PROBLEM TO SOLVE: Below are records to give again exactly; omit each image they contain.

·····

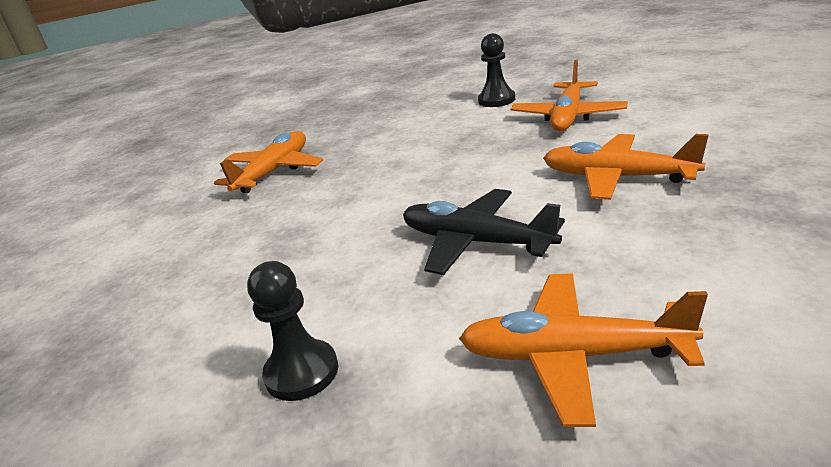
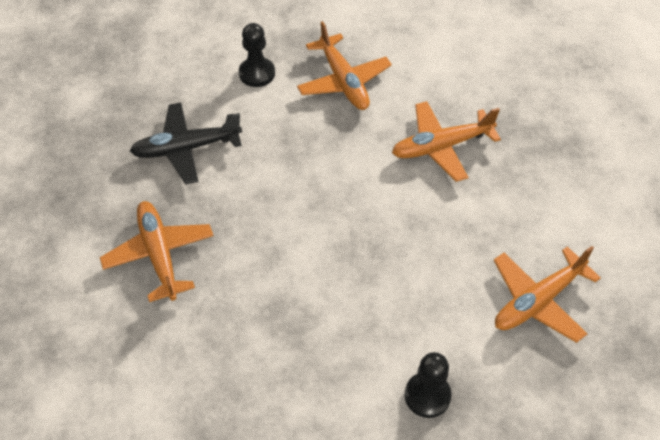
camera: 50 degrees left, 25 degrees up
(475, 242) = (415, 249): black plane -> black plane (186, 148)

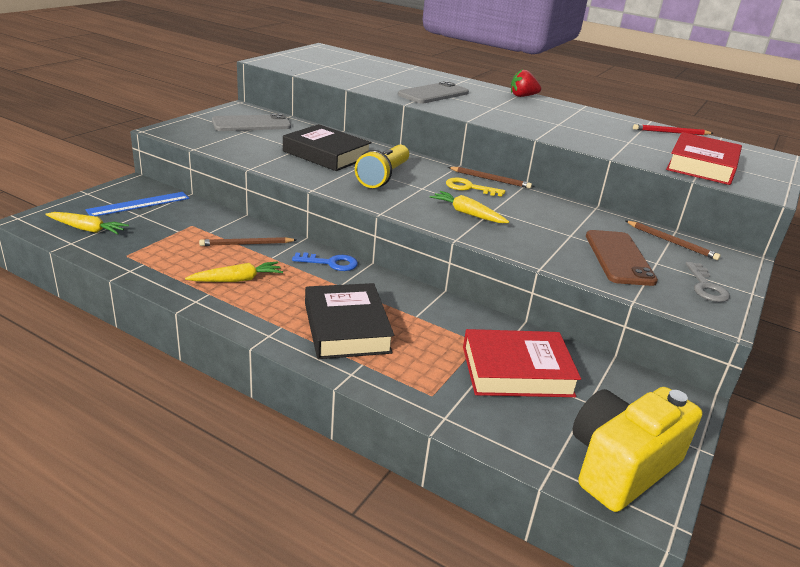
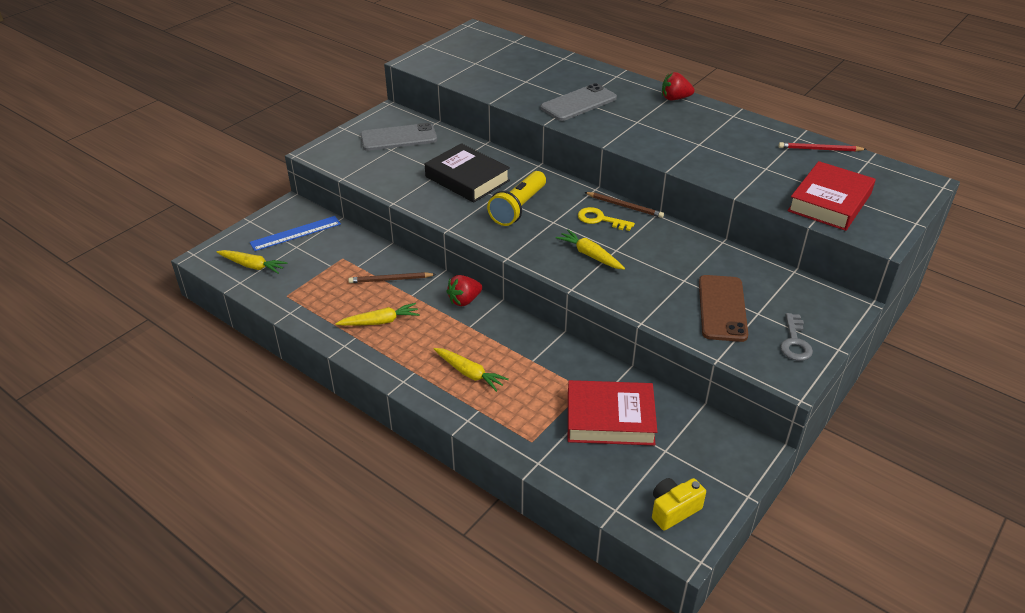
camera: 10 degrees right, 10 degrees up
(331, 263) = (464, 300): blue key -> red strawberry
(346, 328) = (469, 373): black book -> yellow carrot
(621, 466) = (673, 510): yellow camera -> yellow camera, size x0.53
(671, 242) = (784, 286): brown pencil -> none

·····

ANSWER:
camera: 50 degrees left, 25 degrees up
(475, 242) = (415, 249): black plane -> black plane (186, 148)

camera: 10 degrees right, 10 degrees up
(331, 263) = (464, 300): blue key -> red strawberry
(346, 328) = (469, 373): black book -> yellow carrot
(621, 466) = (673, 510): yellow camera -> yellow camera, size x0.53
(671, 242) = (784, 286): brown pencil -> none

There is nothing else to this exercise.